:: Data supplied

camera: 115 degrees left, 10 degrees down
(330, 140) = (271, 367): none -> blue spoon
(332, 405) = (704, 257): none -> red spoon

::::
:: Data supplied

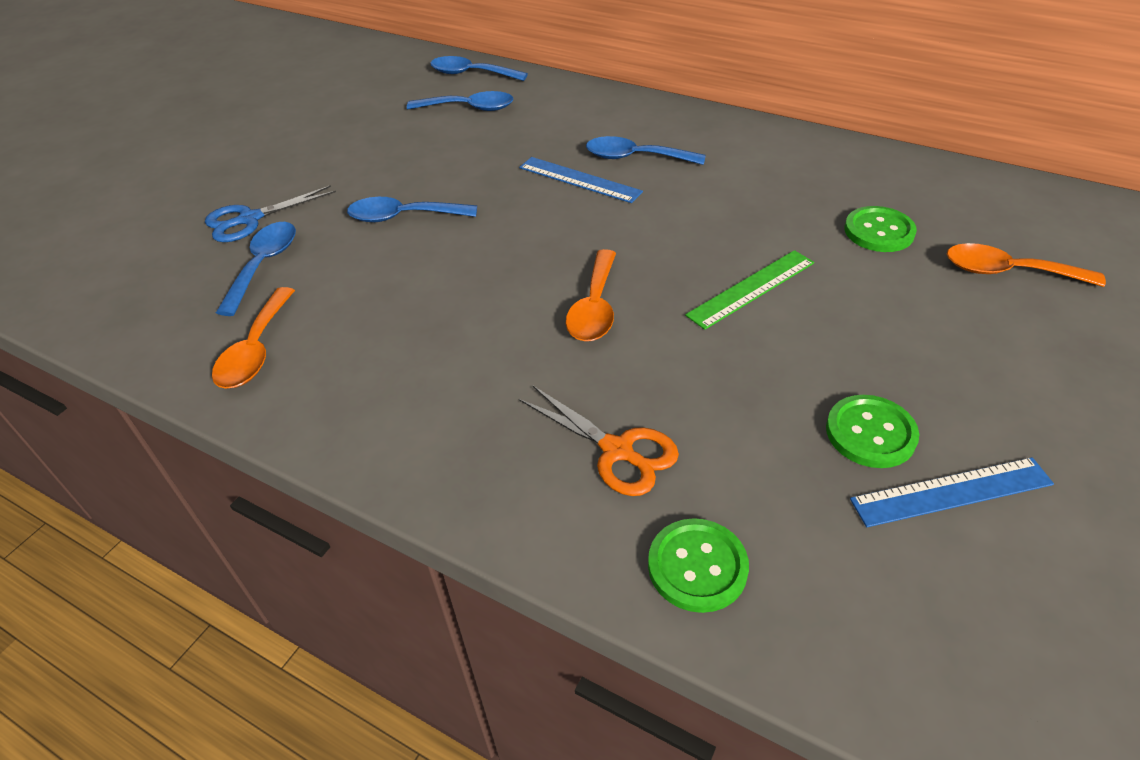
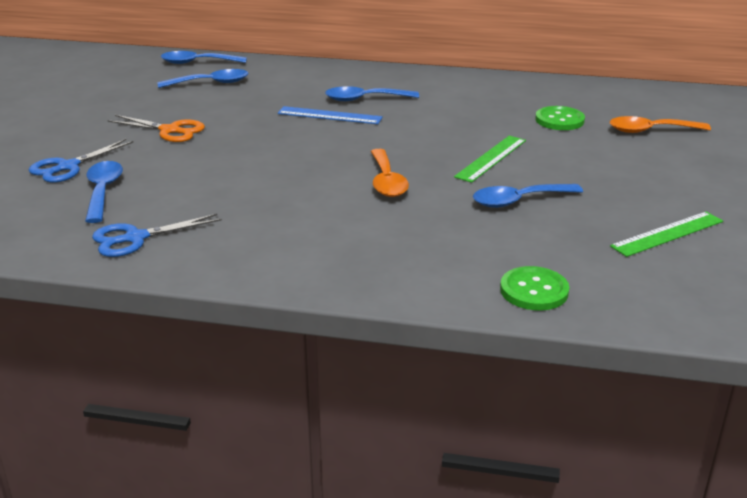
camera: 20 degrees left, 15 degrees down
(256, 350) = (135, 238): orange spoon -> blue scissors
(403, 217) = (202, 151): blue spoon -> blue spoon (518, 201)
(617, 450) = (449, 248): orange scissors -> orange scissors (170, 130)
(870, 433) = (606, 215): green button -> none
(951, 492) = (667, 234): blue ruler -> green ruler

::::
:: Data supplied

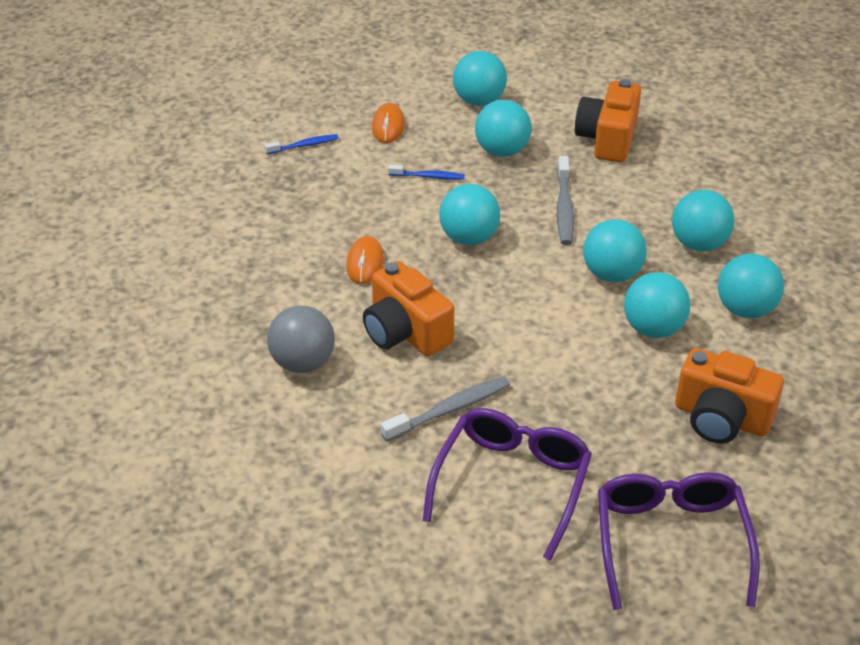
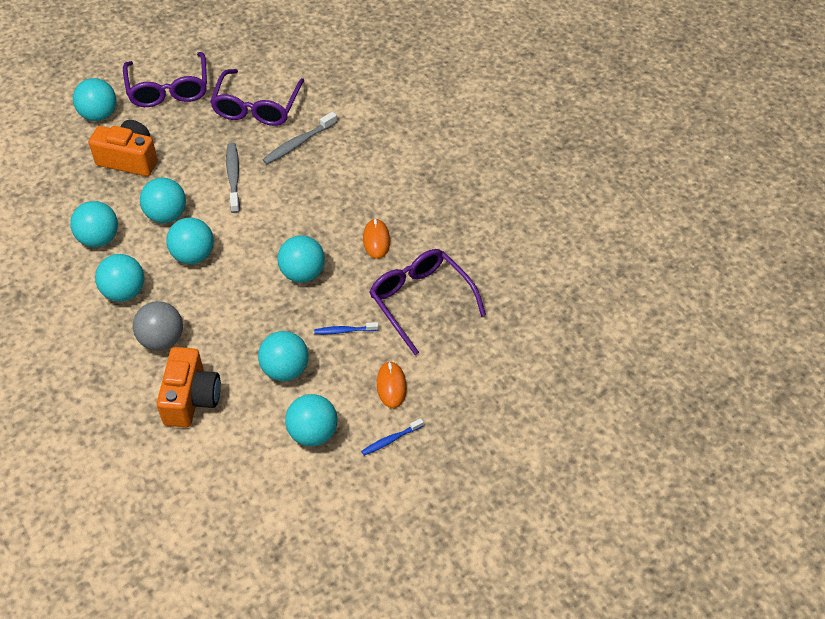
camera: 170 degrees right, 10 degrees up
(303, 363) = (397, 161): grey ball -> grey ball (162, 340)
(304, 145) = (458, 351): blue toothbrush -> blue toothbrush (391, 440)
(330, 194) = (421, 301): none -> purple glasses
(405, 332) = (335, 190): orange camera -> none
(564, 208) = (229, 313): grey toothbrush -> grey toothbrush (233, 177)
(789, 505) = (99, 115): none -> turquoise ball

::::

| Task directions |
Above this task is a listing. Restate, word for word and with nothing added, the lines from the one with "(303, 363) = (397, 161): grey" through the one with "(789, 505) = (99, 115): none".

| Answer below |
(303, 363) = (397, 161): grey ball -> grey ball (162, 340)
(304, 145) = (458, 351): blue toothbrush -> blue toothbrush (391, 440)
(330, 194) = (421, 301): none -> purple glasses
(405, 332) = (335, 190): orange camera -> none
(564, 208) = (229, 313): grey toothbrush -> grey toothbrush (233, 177)
(789, 505) = (99, 115): none -> turquoise ball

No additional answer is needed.